» Problem details
Copy the records below word for word, leaving out the pictures.

╭─ Provided records

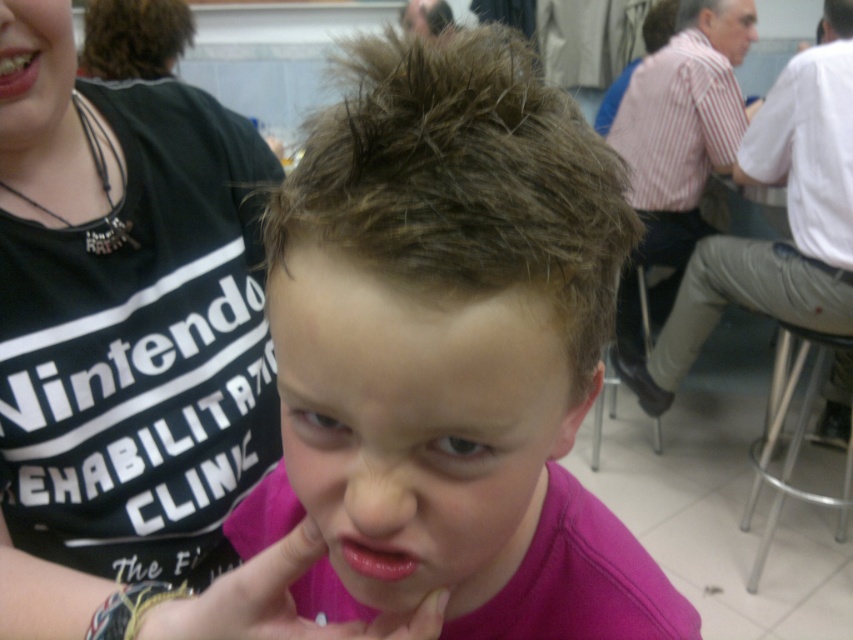
You are designing a poster for a childrens clothing brand and need to place the pink matte skin at center and the silver metallic stool at lower right. Which object should you make larger in size to emphasize the child?

To emphasize the child, you should make the pink matte skin at center larger since its current width is smaller than the silver metallic stool at lower right, so increasing its size would draw more attention to the child.

You are a dentist examining a patient and notice two teeth in the upper left quadrant of their mouth. The patient mentions they can see both teethsmoothtooth at upper left and teeth glossy at upper left when they look in the mirror. Which tooth is closer to the front of their mouth?

The teethsmoothtooth at upper left is closer to the front of the mouth because it is positioned in front of teeth glossy at upper left.

You are standing at the origin point in the image. Which of the two points, point (20,128) or point (6,81), is farther away from you?

Point (20,128) is farther away from you because it is behind point (6,81).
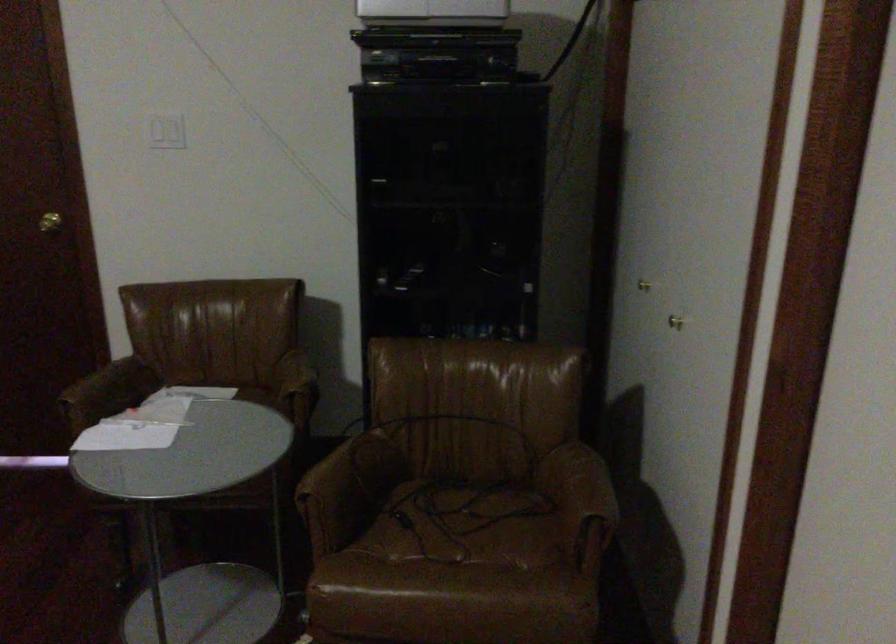
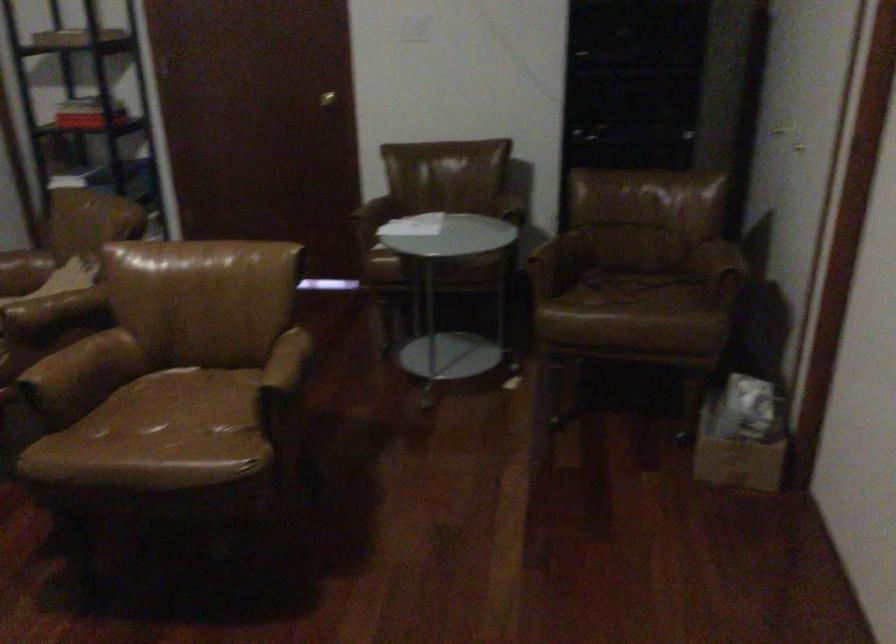
Question: The images are taken continuously from a first-person perspective. In which direction are you moving?

Choices:
 (A) Left
 (B) Right
 (C) Forward
 (D) Backward

Answer: (D)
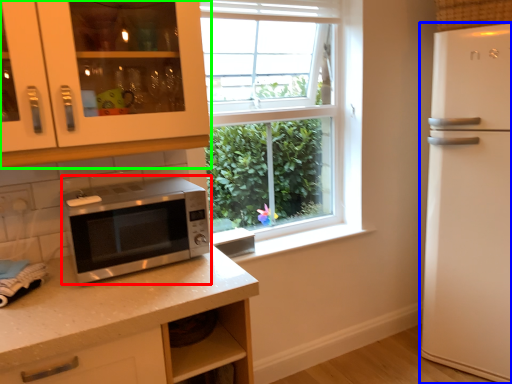
Question: Based on their relative distances, which object is farther from microwave oven (highlighted by a red box)? Choose from refrigerator (highlighted by a blue box) and cabinetry (highlighted by a green box).

Choices:
 (A) refrigerator
 (B) cabinetry

Answer: (A)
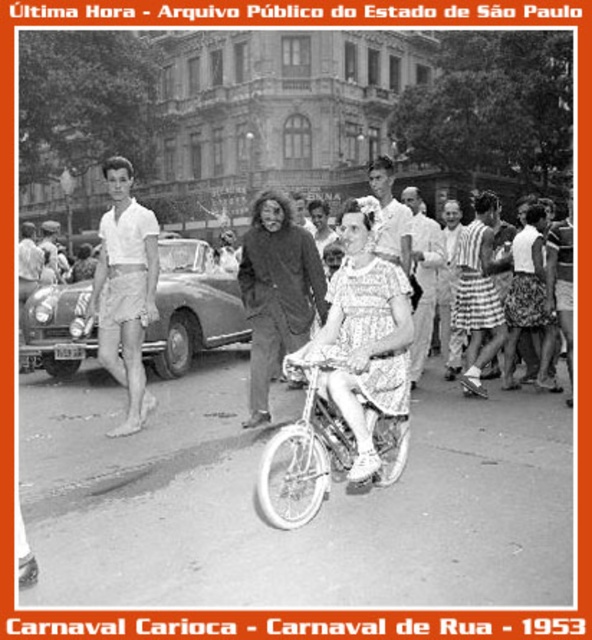
You are a photographer standing at the point with coordinates point (x=406, y=189). You want to take a photo of the woman on the bicycle at point (x=246, y=289). Will the man standing beside her block your view?

Point (x=246, y=289) is in front of point (x=406, y=189), so the man standing beside the woman on the bicycle at point (x=246, y=289) will not block your view because the woman and the man are closer to you than the photographer at point (x=406, y=189).

You are a photographer at the Carnaval Carioca in 1953 in Sao Paulo. You are standing at the point marked by the coordinate point [124,291]. What object is located at that point?

The point [124,291] marks white cotton shorts at left.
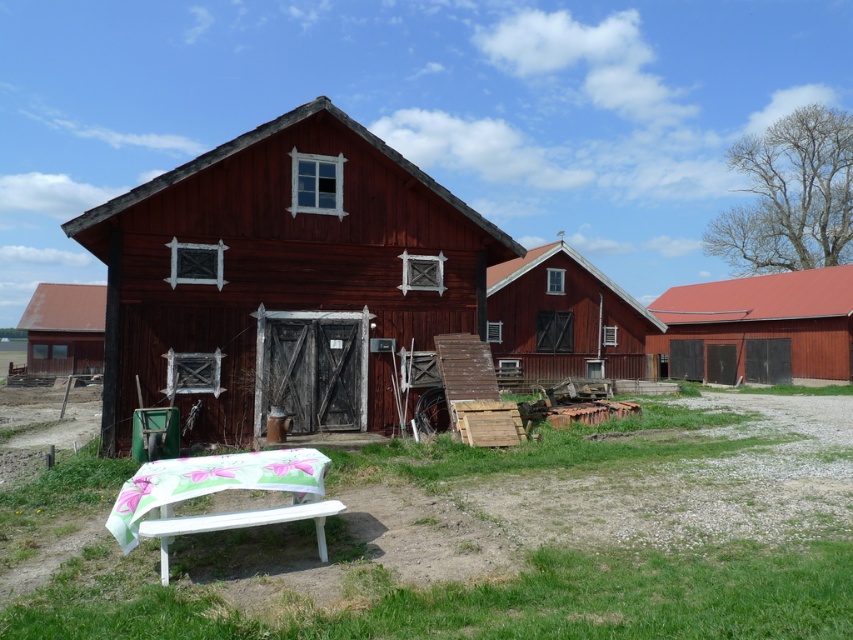
Does smooth wooden barn door at right lie behind smooth red barn at left?

No, it is not.

At what (x,y) coordinates should I click in order to perform the action: click on smooth wooden barn door at right. Please return your answer as a coordinate pair (x, y). The height and width of the screenshot is (640, 853). Looking at the image, I should click on (758, 326).

The height and width of the screenshot is (640, 853). What are the coordinates of `smooth wooden hut at center` in the screenshot? It's located at (564, 320).

Between smooth wooden hut at center and white painted wood park bench at lower left, which one appears on the right side from the viewer's perspective?

From the viewer's perspective, smooth wooden hut at center appears more on the right side.

Who is more forward, (641, 355) or (132, 529)?

Positioned in front is point (132, 529).

Locate an element on the screen. smooth wooden hut at center is located at coordinates (564, 320).

Between smooth wooden barn door at right and white painted wood park bench at lower left, which one is positioned lower?

Positioned lower is white painted wood park bench at lower left.

Is point (706, 284) in front of point (287, 451)?

No, it is not.

Find the location of a particular element. smooth wooden barn door at right is located at coordinates (758, 326).

Locate an element on the screen. The height and width of the screenshot is (640, 853). smooth wooden barn door at right is located at coordinates (758, 326).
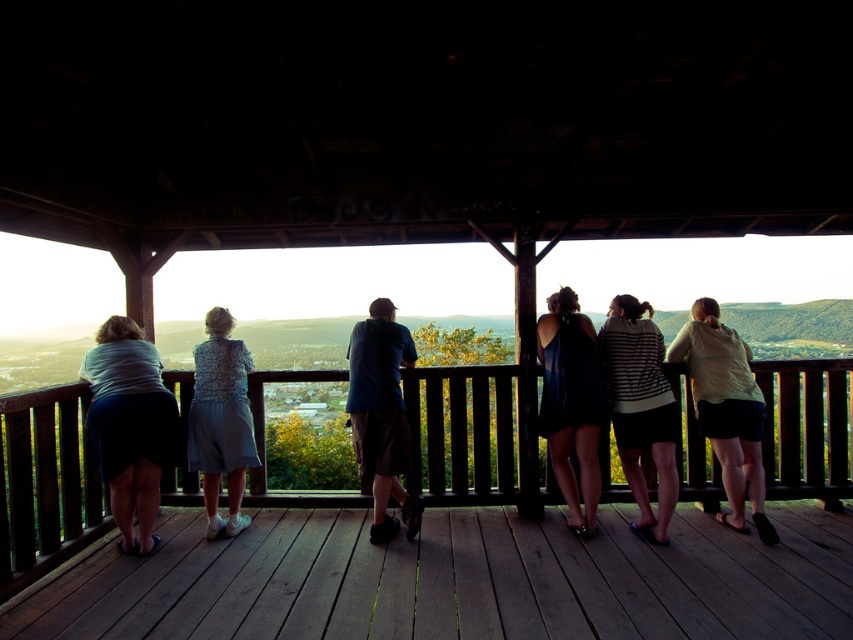
You are a photographer trying to capture a group photo of the six people on the wooden deck. You notice the light yellow shirt at center and the matte blue dress at center. To ensure both are clearly visible in the photo, which clothing item should you focus on more closely due to its width?

The light yellow shirt at center might be wider than matte blue dress at center, so focusing on the light yellow shirt at center would ensure it is clearly visible in the photo.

╰─

» Expected answer
You are designing a poster for a childrens clothing brand and need to place the pink matte skin at center and the silver metallic stool at lower right. Which object should you make larger in size to emphasize the child?

To emphasize the child, you should make the pink matte skin at center larger since its current width is smaller than the silver metallic stool at lower right, so increasing its size would draw more attention to the child.

You are a dentist examining a patient and notice two teeth in the upper left quadrant of their mouth. The patient mentions they can see both teethsmoothtooth at upper left and teeth glossy at upper left when they look in the mirror. Which tooth is closer to the front of their mouth?

The teethsmoothtooth at upper left is closer to the front of the mouth because it is positioned in front of teeth glossy at upper left.

You are standing at the origin point in the image. Which of the two points, point (20,128) or point (6,81), is farther away from you?

Point (20,128) is farther away from you because it is behind point (6,81).
Question: The images are taken continuously from a first-person perspective. In which direction are you moving?

Choices:
 (A) Left
 (B) Right
 (C) Forward
 (D) Backward

Answer: (D)
Question: Based on their relative distances, which object is farther from microwave oven (highlighted by a red box)? Choose from refrigerator (highlighted by a blue box) and cabinetry (highlighted by a green box).

Choices:
 (A) refrigerator
 (B) cabinetry

Answer: (A)
You are a photographer standing at the point with coordinates point (x=406, y=189). You want to take a photo of the woman on the bicycle at point (x=246, y=289). Will the man standing beside her block your view?

Point (x=246, y=289) is in front of point (x=406, y=189), so the man standing beside the woman on the bicycle at point (x=246, y=289) will not block your view because the woman and the man are closer to you than the photographer at point (x=406, y=189).

You are a photographer at the Carnaval Carioca in 1953 in Sao Paulo. You are standing at the point marked by the coordinate point [124,291]. What object is located at that point?

The point [124,291] marks white cotton shorts at left.
Does smooth wooden barn door at right lie behind smooth red barn at left?

No, it is not.

At what (x,y) coordinates should I click in order to perform the action: click on smooth wooden barn door at right. Please return your answer as a coordinate pair (x, y). The height and width of the screenshot is (640, 853). Looking at the image, I should click on (758, 326).

The height and width of the screenshot is (640, 853). What are the coordinates of `smooth wooden hut at center` in the screenshot? It's located at (564, 320).

Between smooth wooden hut at center and white painted wood park bench at lower left, which one appears on the right side from the viewer's perspective?

From the viewer's perspective, smooth wooden hut at center appears more on the right side.

Who is more forward, (641, 355) or (132, 529)?

Positioned in front is point (132, 529).

Locate an element on the screen. smooth wooden hut at center is located at coordinates (564, 320).

Between smooth wooden barn door at right and white painted wood park bench at lower left, which one is positioned lower?

Positioned lower is white painted wood park bench at lower left.

Is point (706, 284) in front of point (287, 451)?

No, it is not.

Find the location of a particular element. smooth wooden barn door at right is located at coordinates (758, 326).

Locate an element on the screen. The height and width of the screenshot is (640, 853). smooth wooden barn door at right is located at coordinates (758, 326).
You are a photographer trying to capture a group photo of the six people on the wooden deck. You notice the light yellow shirt at center and the matte blue dress at center. To ensure both are clearly visible in the photo, which clothing item should you focus on more closely due to its width?

The light yellow shirt at center might be wider than matte blue dress at center, so focusing on the light yellow shirt at center would ensure it is clearly visible in the photo.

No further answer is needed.